Reading the records beneath this task, work out how many lines contain the word "cupcake" and reply with only that number.

○ ○ ○ ○ ○

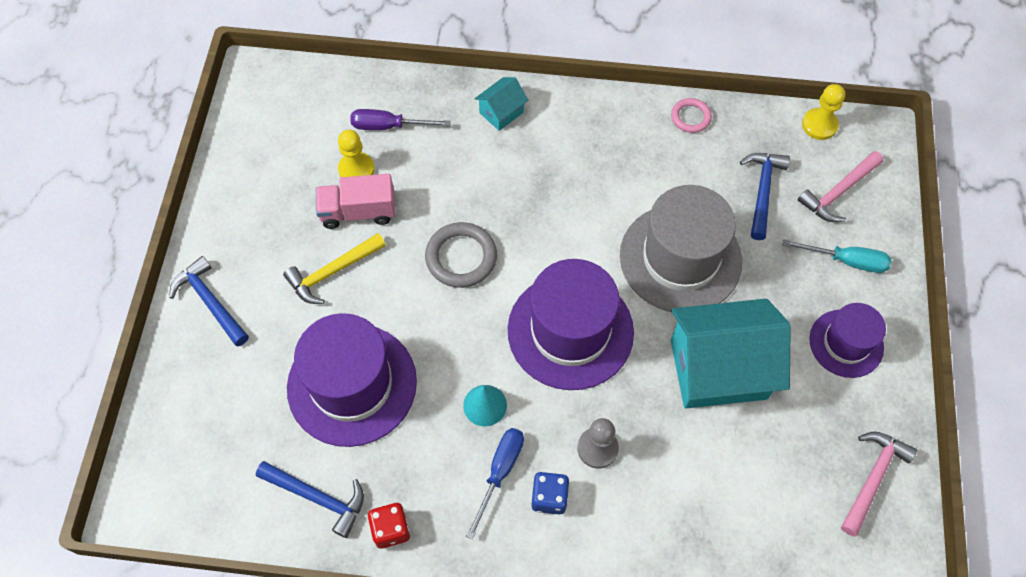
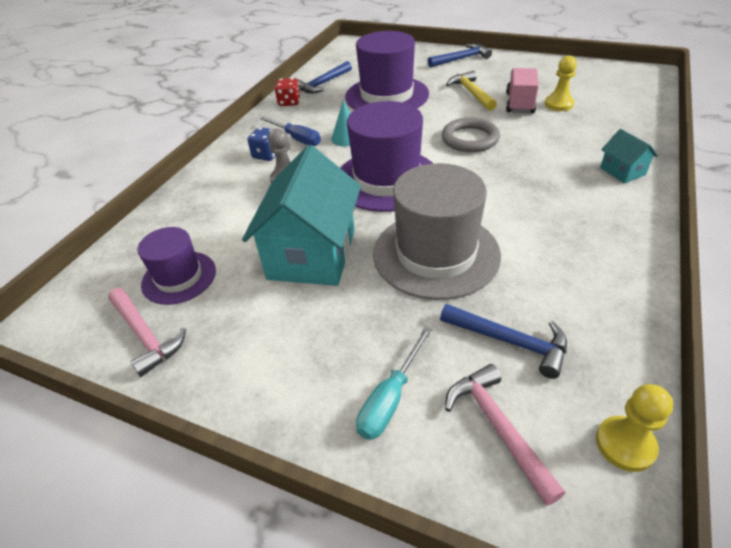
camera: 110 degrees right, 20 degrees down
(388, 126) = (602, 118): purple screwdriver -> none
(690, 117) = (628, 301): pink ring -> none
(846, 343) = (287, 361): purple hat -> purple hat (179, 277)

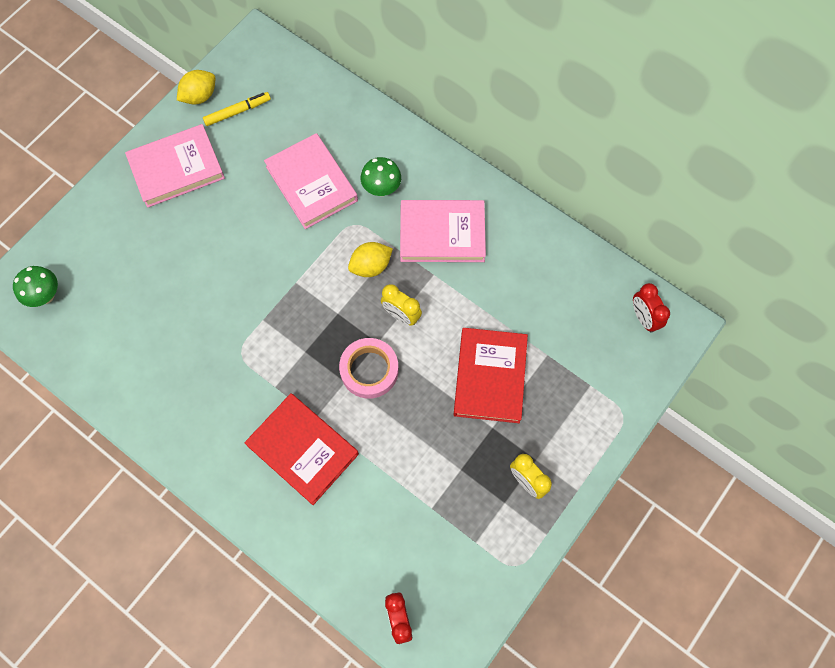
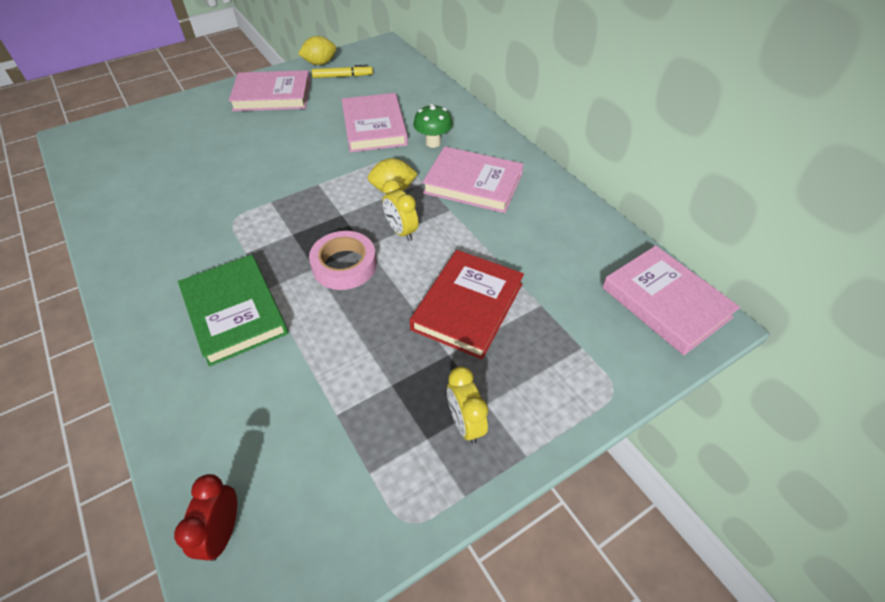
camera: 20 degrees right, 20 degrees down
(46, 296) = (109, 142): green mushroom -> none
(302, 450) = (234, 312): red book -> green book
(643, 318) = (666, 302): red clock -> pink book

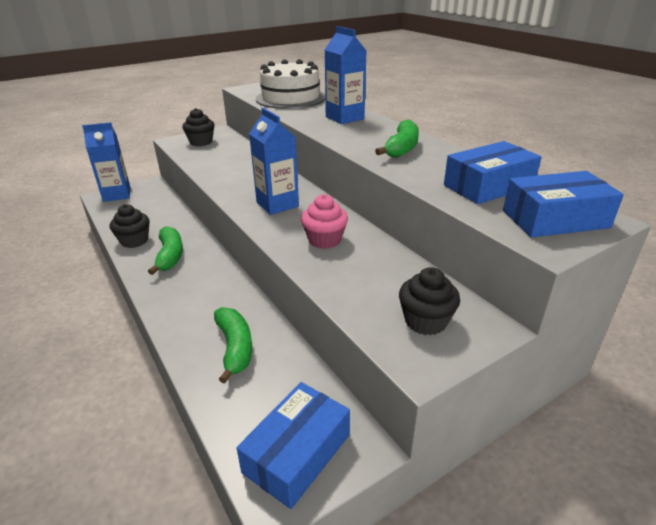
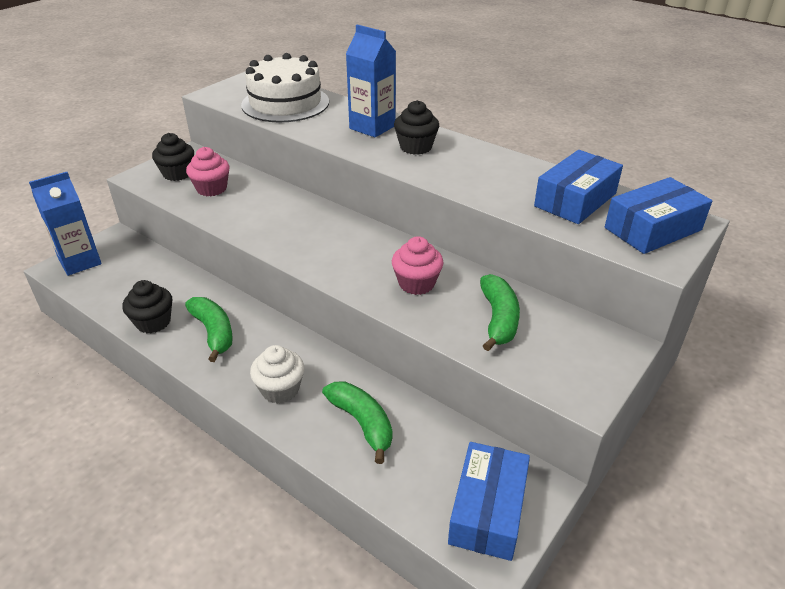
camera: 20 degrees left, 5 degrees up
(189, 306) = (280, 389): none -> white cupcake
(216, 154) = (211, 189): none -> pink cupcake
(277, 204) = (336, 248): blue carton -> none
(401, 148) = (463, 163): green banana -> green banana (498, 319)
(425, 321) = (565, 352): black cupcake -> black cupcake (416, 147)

○ ○ ○ ○ ○

**Problem solution:** 3